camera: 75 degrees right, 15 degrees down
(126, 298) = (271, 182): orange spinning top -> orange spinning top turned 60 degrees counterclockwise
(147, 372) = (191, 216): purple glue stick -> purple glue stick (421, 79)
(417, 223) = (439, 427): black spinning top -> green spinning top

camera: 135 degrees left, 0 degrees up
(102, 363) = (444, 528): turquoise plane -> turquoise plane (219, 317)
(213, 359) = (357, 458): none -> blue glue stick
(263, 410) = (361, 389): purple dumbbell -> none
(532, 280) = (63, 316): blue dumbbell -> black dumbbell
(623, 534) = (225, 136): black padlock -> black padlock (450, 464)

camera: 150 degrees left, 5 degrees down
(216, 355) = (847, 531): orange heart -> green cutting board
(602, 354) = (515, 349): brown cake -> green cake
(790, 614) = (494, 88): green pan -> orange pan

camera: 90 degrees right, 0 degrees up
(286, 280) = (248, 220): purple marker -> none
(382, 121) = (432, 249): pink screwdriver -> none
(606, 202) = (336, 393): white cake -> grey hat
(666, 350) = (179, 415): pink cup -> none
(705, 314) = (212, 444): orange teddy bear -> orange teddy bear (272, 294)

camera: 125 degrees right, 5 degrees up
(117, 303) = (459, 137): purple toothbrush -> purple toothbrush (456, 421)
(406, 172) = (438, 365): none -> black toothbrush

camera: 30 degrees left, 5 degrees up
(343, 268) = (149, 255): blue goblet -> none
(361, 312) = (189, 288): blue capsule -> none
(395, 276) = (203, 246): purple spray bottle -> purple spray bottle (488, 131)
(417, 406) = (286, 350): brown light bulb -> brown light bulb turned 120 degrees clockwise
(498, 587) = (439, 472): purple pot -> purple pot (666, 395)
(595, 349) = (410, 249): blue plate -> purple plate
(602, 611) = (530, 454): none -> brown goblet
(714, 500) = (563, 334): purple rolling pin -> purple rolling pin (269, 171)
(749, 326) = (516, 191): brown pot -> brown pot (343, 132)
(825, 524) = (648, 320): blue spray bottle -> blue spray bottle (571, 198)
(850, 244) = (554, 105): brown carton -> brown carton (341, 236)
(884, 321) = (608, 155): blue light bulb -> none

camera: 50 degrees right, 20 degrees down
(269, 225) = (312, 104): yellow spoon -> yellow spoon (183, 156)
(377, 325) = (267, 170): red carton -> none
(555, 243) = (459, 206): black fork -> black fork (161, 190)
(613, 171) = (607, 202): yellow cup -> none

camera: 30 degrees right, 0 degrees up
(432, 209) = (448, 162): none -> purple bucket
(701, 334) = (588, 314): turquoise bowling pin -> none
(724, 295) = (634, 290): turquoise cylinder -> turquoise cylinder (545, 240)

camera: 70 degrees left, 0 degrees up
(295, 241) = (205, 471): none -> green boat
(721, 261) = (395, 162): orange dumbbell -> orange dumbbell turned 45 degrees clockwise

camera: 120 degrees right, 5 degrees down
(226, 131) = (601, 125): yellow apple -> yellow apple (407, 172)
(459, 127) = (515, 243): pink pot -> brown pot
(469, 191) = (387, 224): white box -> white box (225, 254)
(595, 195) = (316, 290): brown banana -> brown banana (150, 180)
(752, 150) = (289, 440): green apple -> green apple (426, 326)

=-=-=-=-=

[Problem to solve]
All lines from the beginning of the listing through the one with "(147, 372) = (191, 216): purple" are to be restated word for word, and only those.

[Solution]
camera: 75 degrees right, 15 degrees down
(126, 298) = (271, 182): orange spinning top -> orange spinning top turned 60 degrees counterclockwise
(147, 372) = (191, 216): purple glue stick -> purple glue stick (421, 79)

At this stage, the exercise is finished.